TASK DESCRIPTION:
From the first line of the entries below through the line bearing "Q202: NMOS AO3400", write out each line exactly. Omit pictures.

BEGIN

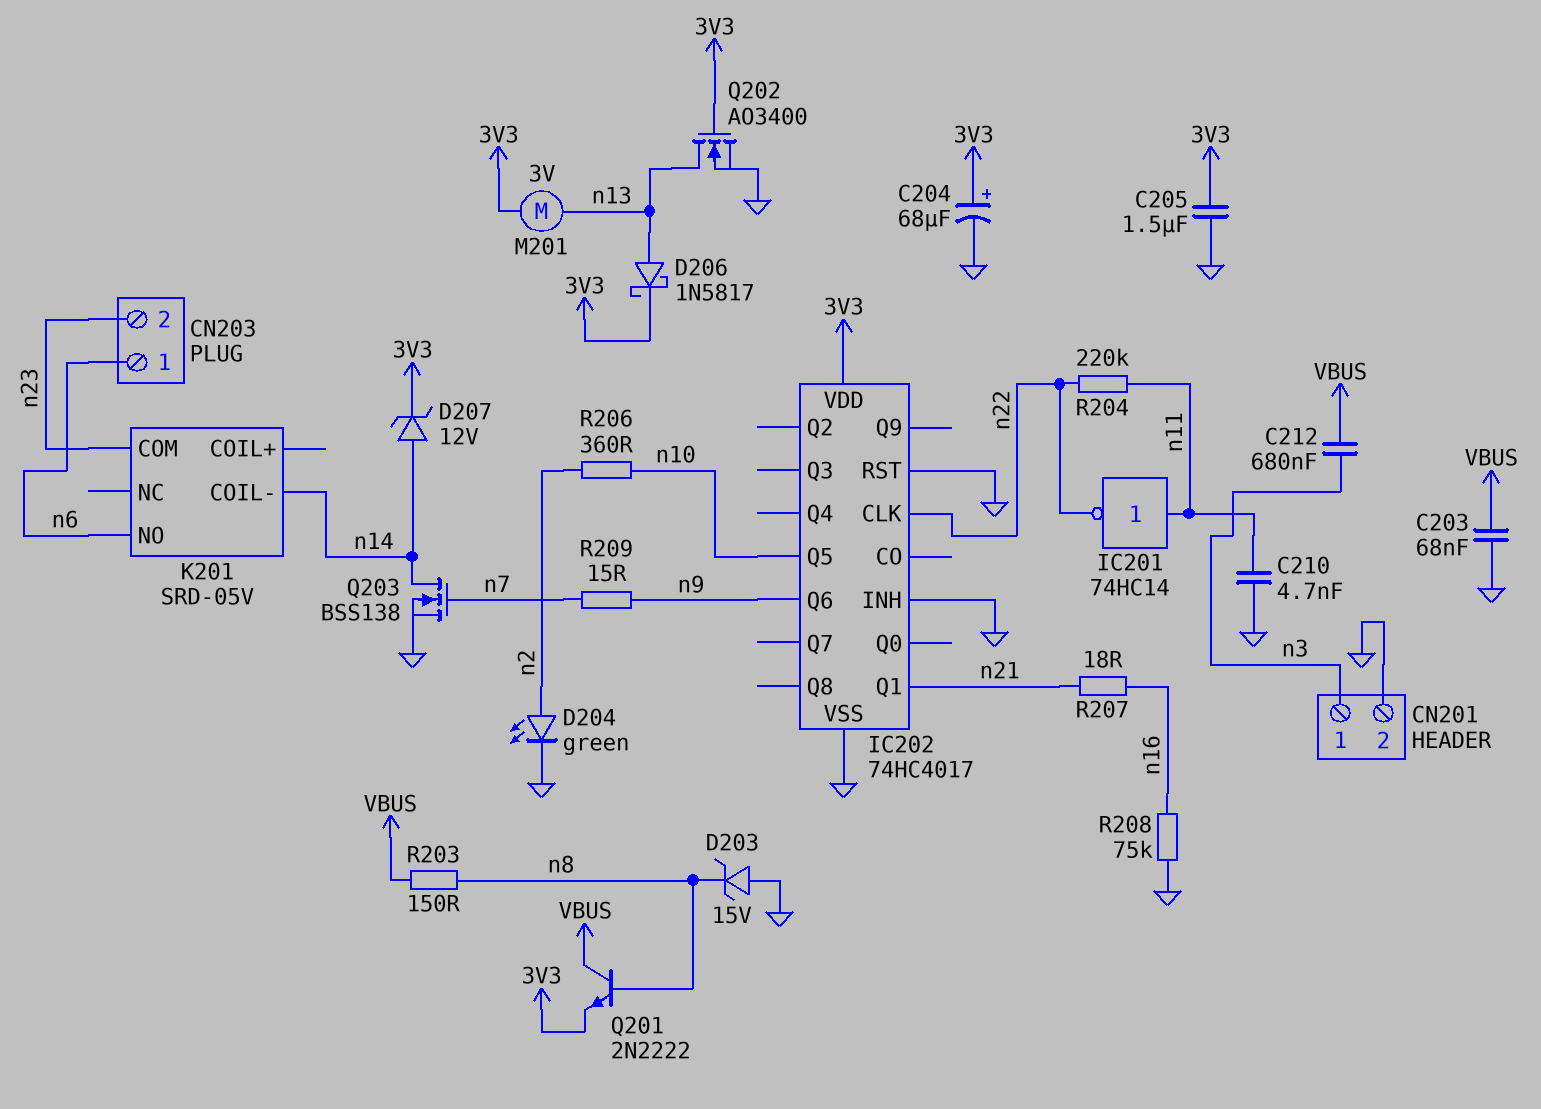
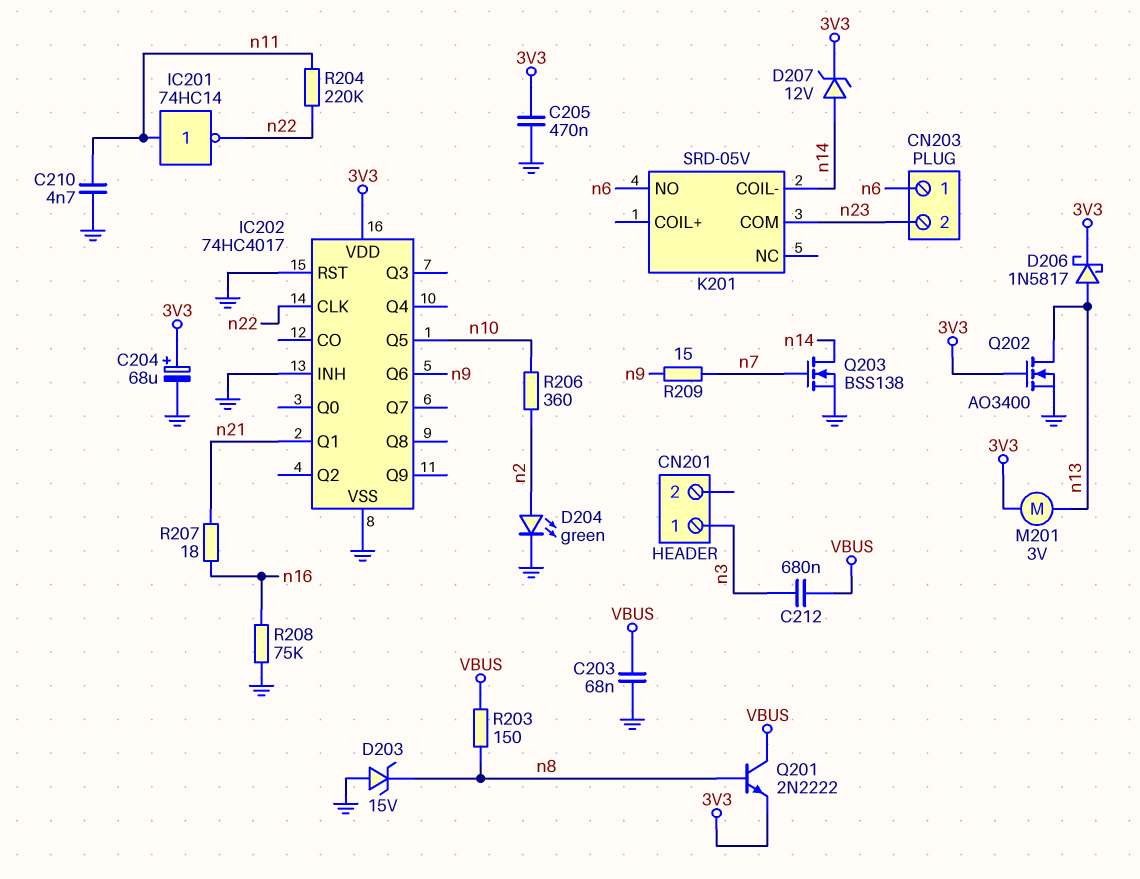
C205: 1.5uF (3V3, GND) -> 470nF (3V3, GND)
CN201 pin 2: GND -> none

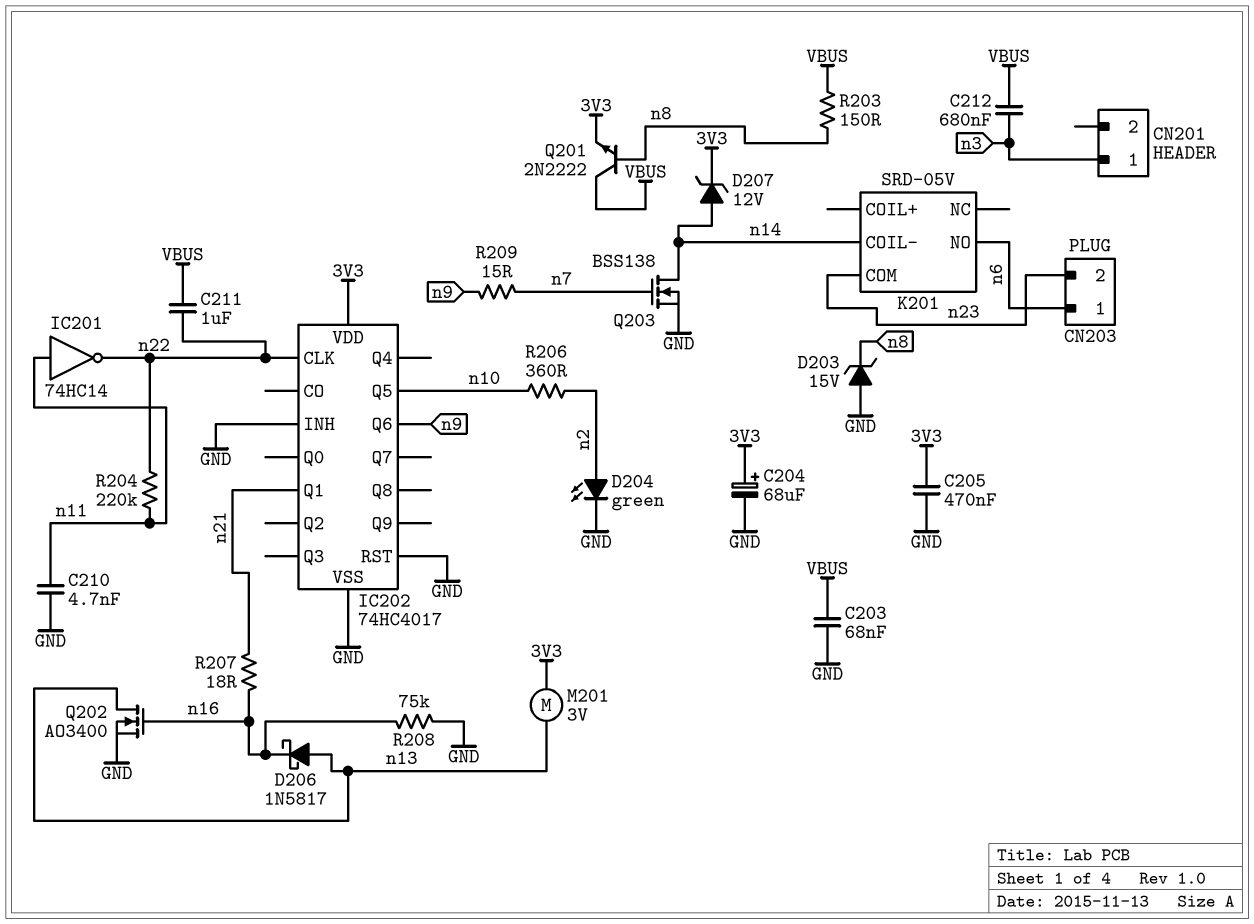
C211: none -> 1uF (VBUS, n22)
D206: schottky 1N5817 (A n13, K 3V3) -> schottky 1N5817 (A n13, K n16)
Q202: NMOS AO3400 (G 3V3, D n13, S GND) -> NMOS AO3400 (G n16, D n13, S GND)

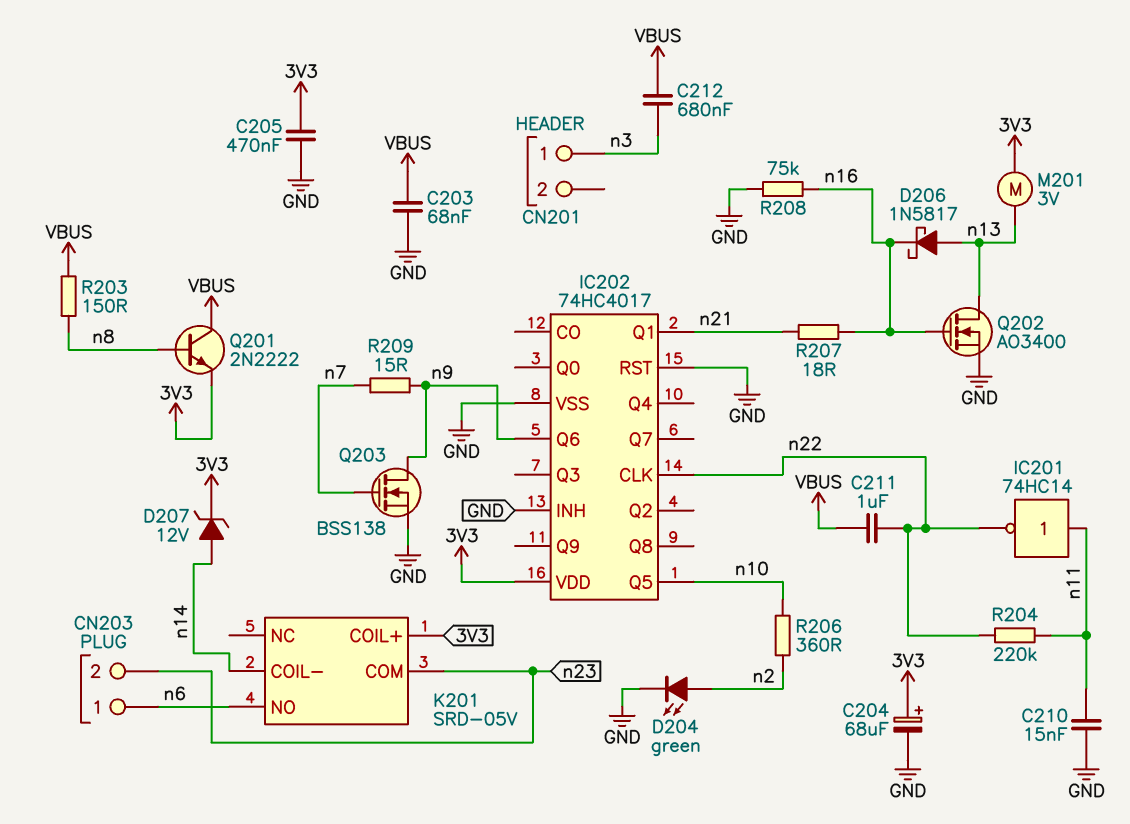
C210: 4.7nF (GND, n11) -> 15nF (GND, n11)
D203: zener 15V (A GND, K n8) -> none
K201 pin COIL+: none -> 3V3
Q203: NMOS BSS138 (G n7, D n14, S GND) -> NMOS BSS138 (G n7, D n9, S GND)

END

RESULT OF THE TASK:
C205: 1.5uF (3V3, GND) -> 470nF (3V3, GND)
CN201 pin 2: GND -> none

C211: none -> 1uF (VBUS, n22)
D206: schottky 1N5817 (A n13, K 3V3) -> schottky 1N5817 (A n13, K n16)
Q202: NMOS AO3400 (G 3V3, D n13, S GND) -> NMOS AO3400 (G n16, D n13, S GND)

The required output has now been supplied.